Start of MATERIAL FOR THIS EXERCISE
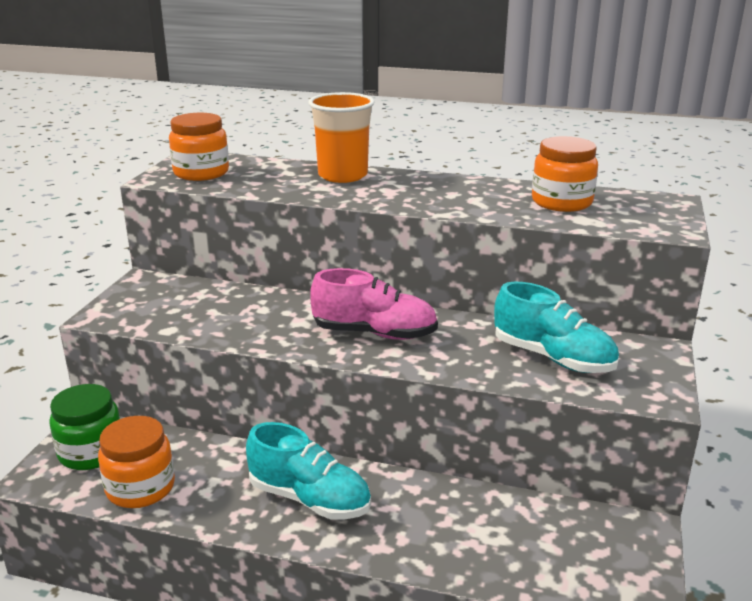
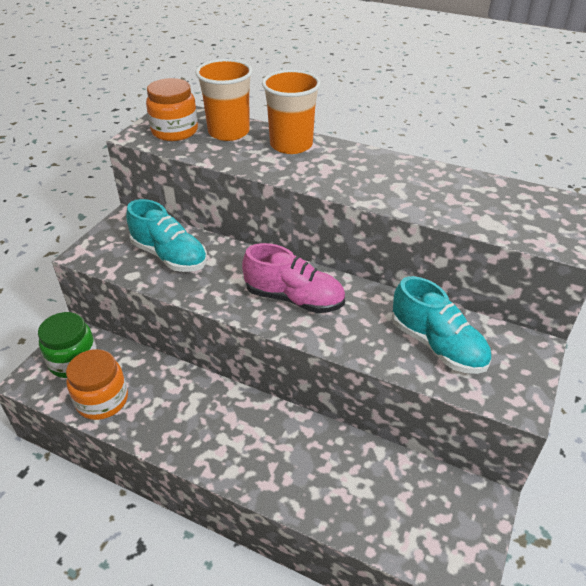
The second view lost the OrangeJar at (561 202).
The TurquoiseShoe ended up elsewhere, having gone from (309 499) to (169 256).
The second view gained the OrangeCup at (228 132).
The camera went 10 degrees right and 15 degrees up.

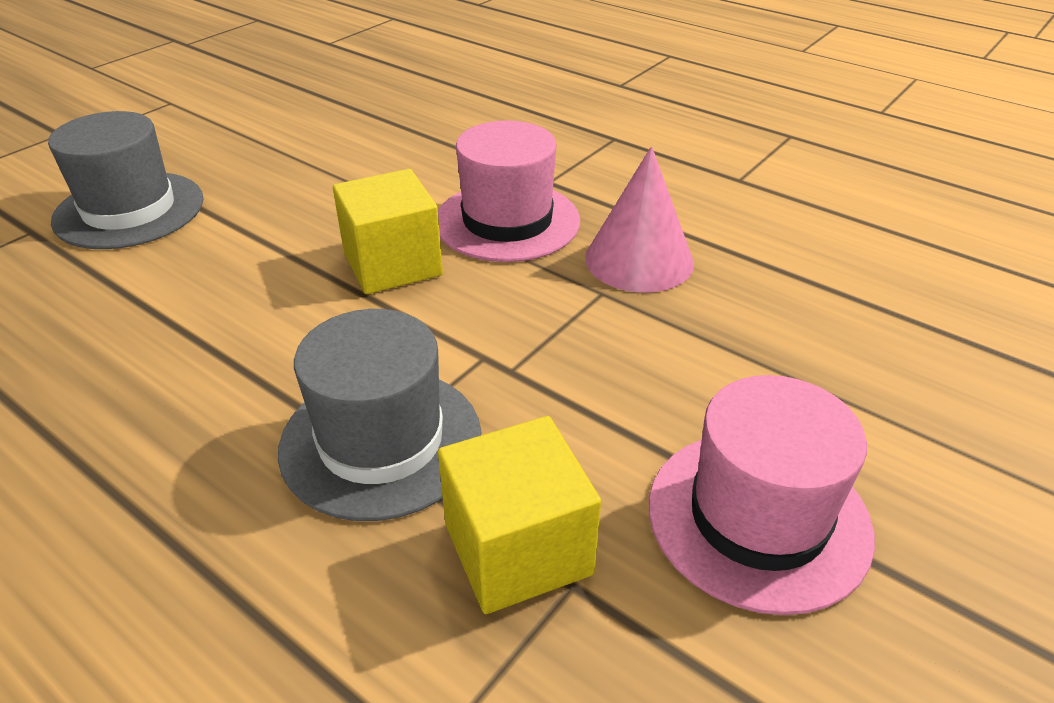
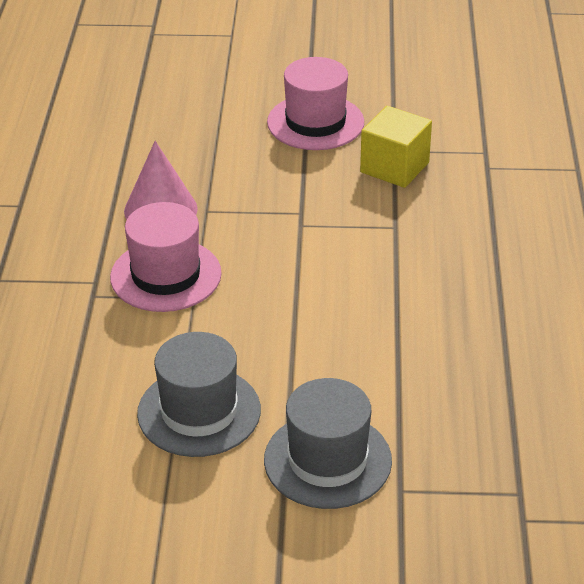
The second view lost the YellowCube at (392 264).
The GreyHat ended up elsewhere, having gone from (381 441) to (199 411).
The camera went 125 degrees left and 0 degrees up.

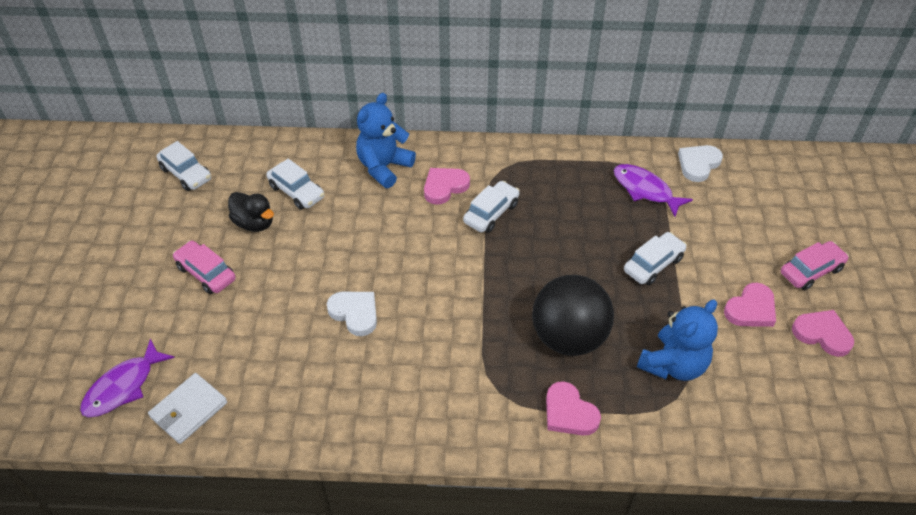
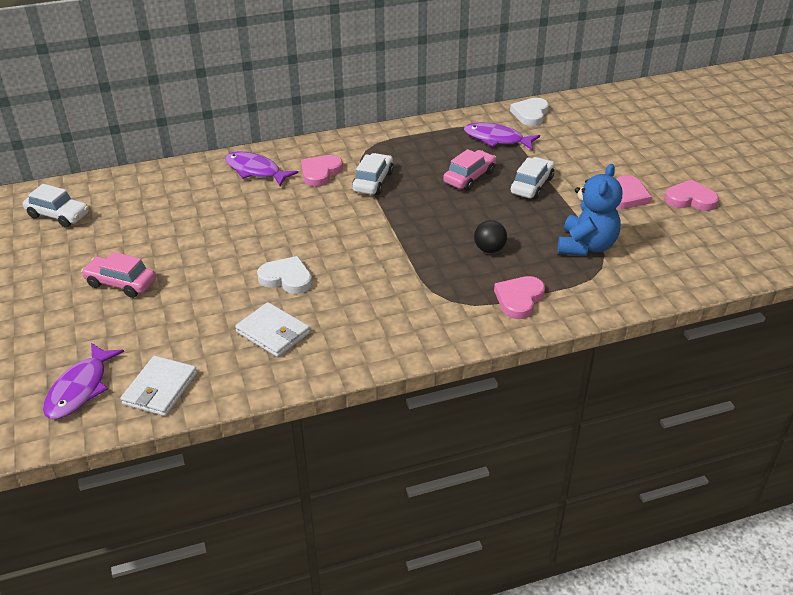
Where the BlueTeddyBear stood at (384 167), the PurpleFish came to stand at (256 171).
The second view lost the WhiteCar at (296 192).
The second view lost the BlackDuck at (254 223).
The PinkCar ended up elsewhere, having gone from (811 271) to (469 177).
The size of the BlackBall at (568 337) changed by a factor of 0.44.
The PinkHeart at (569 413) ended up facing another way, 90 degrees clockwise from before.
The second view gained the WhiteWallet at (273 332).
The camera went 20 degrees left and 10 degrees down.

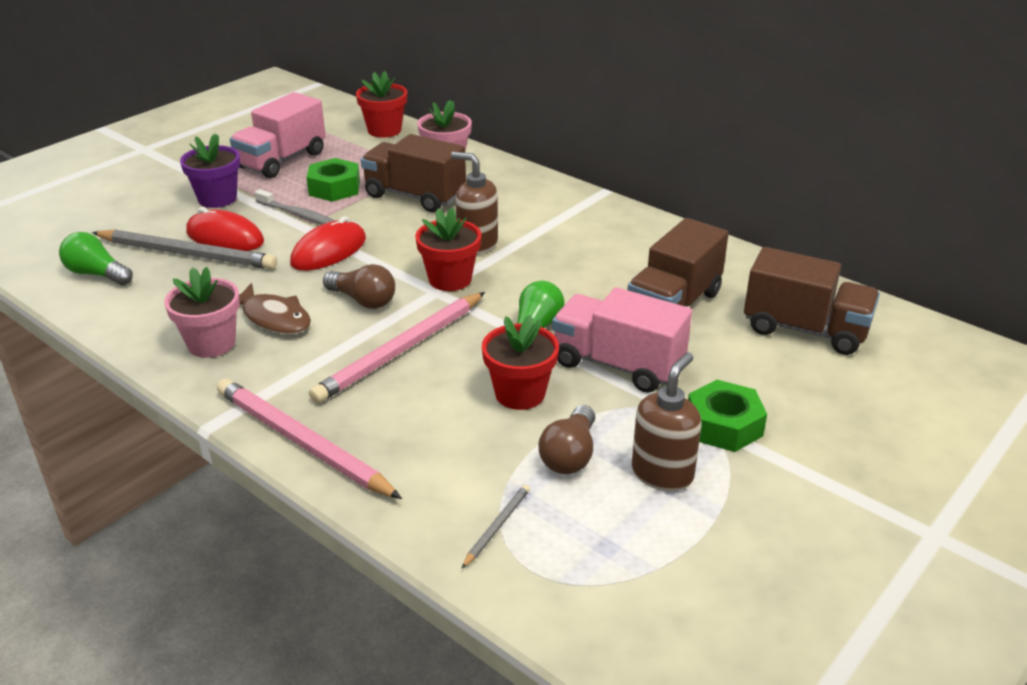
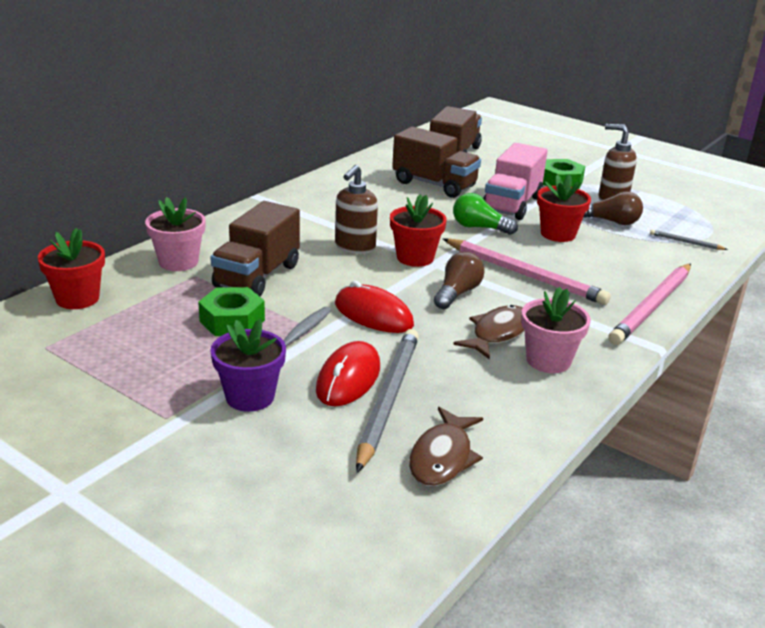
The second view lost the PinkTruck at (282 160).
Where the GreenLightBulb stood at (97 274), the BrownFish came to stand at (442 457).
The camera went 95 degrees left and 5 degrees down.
End of MATERIAL FOR THIS EXERCISE
§ **EXERCISE REQUIREMENTS**
Looking at the entries, count the lines where the word "second" appears, and state the count by itself.

§ **RESPONSE BOX**
7